**Problem to solve:**
Locate every line in the rows below that contains the string "kern" and copy each such line in full.

/---

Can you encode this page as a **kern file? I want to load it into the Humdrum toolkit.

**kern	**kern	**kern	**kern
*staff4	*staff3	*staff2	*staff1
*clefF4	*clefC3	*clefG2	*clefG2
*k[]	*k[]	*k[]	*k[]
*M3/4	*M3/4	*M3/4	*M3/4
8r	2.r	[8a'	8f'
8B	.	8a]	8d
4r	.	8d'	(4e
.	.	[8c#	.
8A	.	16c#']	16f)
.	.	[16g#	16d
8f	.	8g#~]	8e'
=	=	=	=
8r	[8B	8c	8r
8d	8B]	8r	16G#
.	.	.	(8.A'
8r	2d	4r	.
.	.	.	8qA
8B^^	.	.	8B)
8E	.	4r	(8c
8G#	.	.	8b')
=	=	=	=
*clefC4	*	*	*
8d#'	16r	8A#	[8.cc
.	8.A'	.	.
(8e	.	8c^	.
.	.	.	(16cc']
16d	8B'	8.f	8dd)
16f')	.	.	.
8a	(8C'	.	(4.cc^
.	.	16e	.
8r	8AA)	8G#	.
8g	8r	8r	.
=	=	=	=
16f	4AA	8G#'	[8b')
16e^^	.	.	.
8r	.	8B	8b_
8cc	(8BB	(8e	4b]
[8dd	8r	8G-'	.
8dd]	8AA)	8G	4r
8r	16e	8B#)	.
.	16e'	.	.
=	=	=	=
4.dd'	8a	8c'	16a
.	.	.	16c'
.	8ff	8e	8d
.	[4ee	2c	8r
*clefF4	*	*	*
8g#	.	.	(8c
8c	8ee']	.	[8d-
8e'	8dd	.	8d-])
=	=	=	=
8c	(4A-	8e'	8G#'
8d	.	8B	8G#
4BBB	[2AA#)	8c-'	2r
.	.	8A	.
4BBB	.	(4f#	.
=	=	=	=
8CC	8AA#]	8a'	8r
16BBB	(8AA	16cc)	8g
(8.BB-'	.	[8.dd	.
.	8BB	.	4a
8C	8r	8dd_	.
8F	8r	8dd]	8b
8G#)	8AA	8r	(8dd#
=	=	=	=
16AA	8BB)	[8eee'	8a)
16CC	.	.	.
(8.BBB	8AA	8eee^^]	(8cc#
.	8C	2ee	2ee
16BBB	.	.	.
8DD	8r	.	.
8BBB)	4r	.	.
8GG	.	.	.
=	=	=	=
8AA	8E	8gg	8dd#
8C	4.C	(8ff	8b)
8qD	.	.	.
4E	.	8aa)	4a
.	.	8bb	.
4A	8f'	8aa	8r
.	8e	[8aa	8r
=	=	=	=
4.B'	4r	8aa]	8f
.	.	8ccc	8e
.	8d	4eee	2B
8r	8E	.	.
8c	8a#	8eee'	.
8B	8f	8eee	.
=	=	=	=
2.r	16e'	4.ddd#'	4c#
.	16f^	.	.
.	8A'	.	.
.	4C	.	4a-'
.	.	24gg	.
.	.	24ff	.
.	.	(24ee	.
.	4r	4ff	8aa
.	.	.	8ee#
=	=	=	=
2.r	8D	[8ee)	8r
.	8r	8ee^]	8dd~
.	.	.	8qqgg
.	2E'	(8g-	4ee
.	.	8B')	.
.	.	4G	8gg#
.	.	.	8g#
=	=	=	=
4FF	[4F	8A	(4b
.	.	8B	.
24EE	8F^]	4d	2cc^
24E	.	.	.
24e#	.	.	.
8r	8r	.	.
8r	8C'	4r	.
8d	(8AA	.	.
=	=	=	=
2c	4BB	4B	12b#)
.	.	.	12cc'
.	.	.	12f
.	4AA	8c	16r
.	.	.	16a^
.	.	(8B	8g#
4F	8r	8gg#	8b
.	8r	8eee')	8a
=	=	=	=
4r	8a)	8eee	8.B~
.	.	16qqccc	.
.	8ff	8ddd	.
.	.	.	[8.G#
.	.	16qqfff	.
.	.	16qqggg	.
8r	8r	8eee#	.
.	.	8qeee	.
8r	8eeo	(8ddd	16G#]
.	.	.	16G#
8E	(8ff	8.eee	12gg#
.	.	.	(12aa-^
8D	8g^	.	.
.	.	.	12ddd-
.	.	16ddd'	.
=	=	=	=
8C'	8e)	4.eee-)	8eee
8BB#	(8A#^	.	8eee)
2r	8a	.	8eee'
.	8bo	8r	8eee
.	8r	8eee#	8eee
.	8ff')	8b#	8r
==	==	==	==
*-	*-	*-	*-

\---

**Reply:**
Can you encode this page as a **kern file? I want to load it into the Humdrum toolkit.
**kern	**kern	**kern	**kern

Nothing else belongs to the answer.